[Some records]
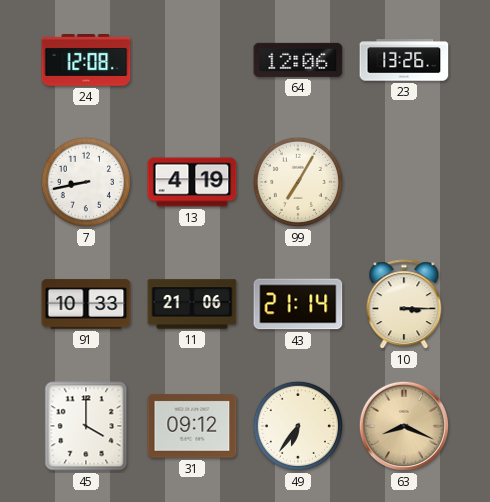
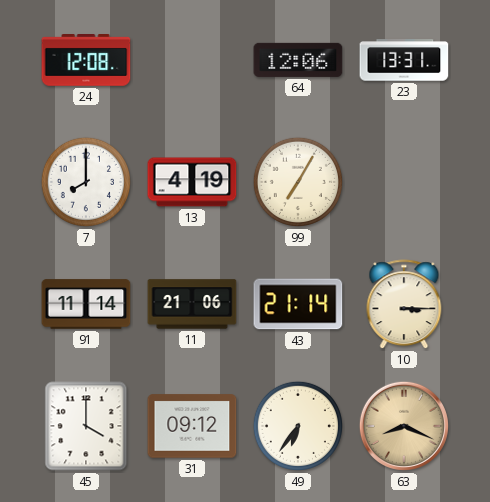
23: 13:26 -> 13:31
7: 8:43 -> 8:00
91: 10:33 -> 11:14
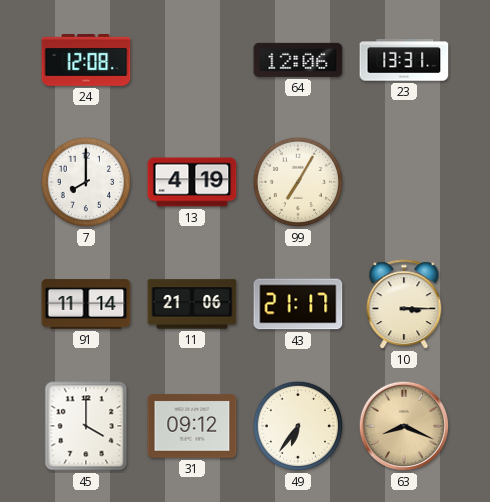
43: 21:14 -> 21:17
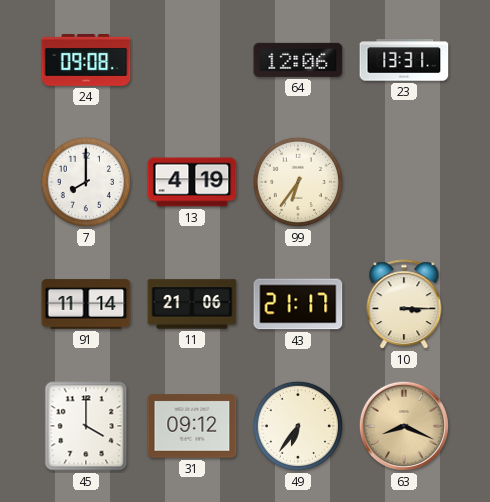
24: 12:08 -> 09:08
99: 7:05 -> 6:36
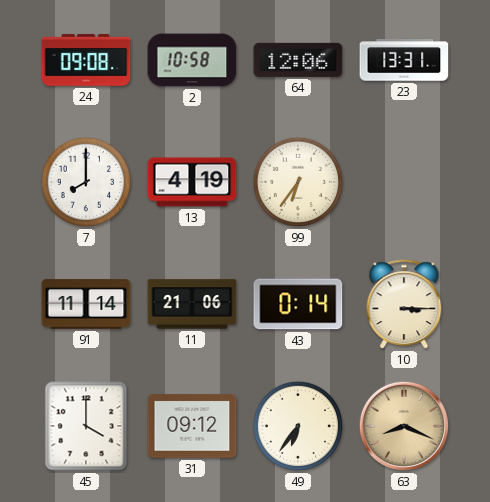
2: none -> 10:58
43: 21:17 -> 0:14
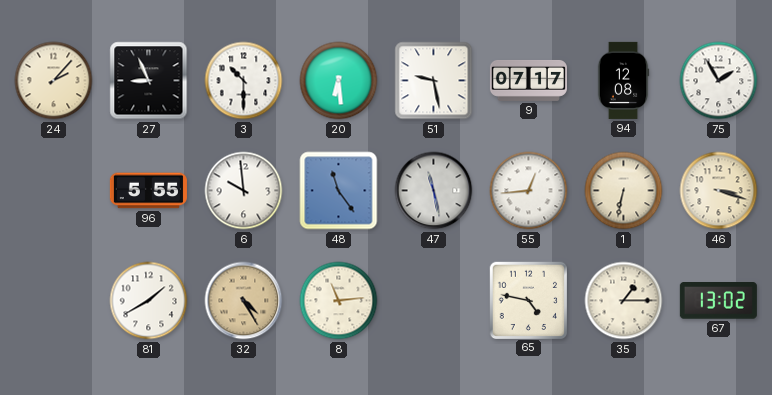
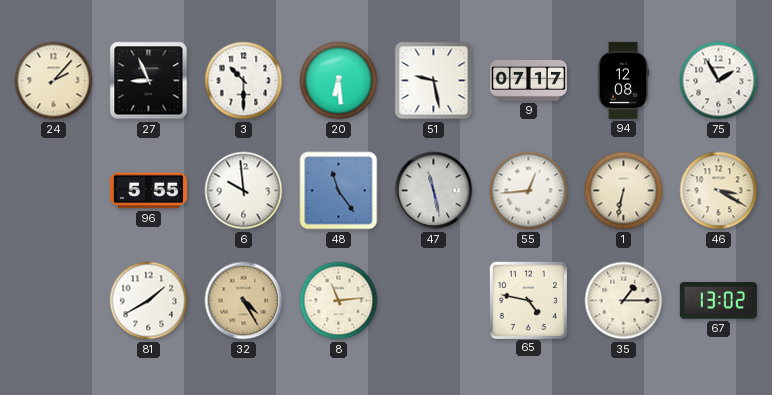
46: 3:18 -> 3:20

--

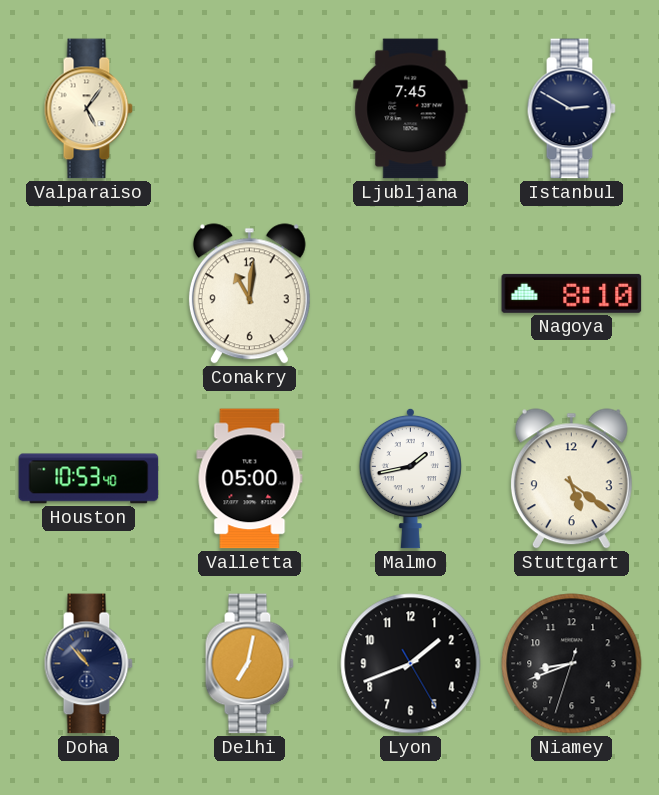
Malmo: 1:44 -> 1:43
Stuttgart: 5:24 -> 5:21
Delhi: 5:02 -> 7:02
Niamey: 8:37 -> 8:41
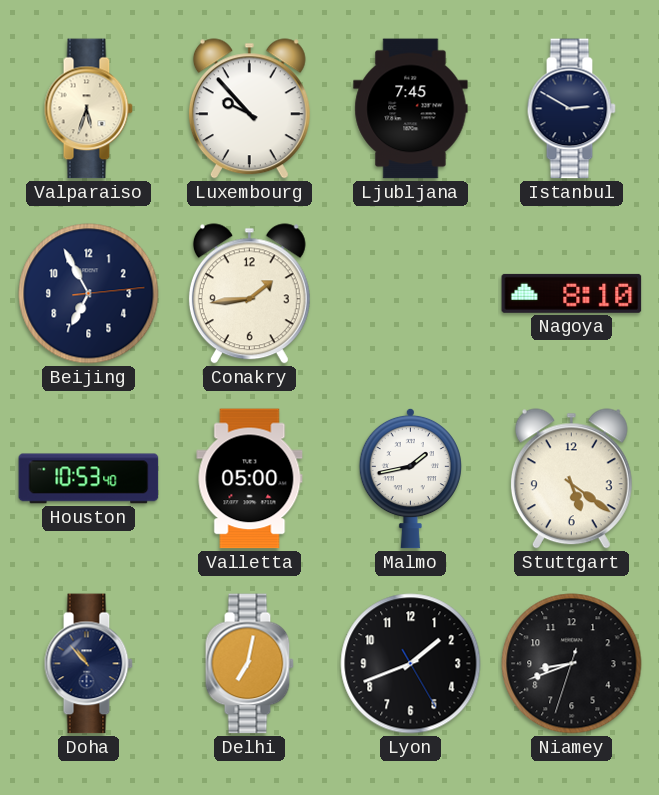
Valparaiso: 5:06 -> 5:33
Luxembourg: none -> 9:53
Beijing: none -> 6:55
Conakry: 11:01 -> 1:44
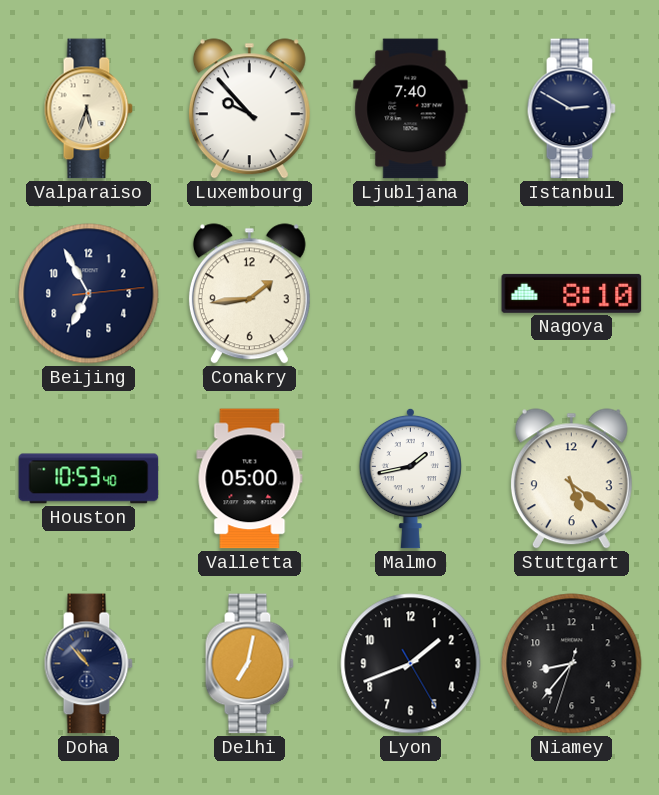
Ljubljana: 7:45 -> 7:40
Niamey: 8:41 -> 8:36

Objective:
Update the rows starting at the line with "23: 13:26 -> 13:31" and stopping after the line with "43: 21:17 -> 0:14" by changing "none" to "blank" and leaving everything else as it is. Drop the picture lines from your answer.

Response to this exercise:
23: 13:26 -> 13:31
7: 8:43 -> 8:00
91: 10:33 -> 11:14
43: 21:14 -> 21:17
24: 12:08 -> 09:08
99: 7:05 -> 6:36
2: blank -> 10:58
43: 21:17 -> 0:14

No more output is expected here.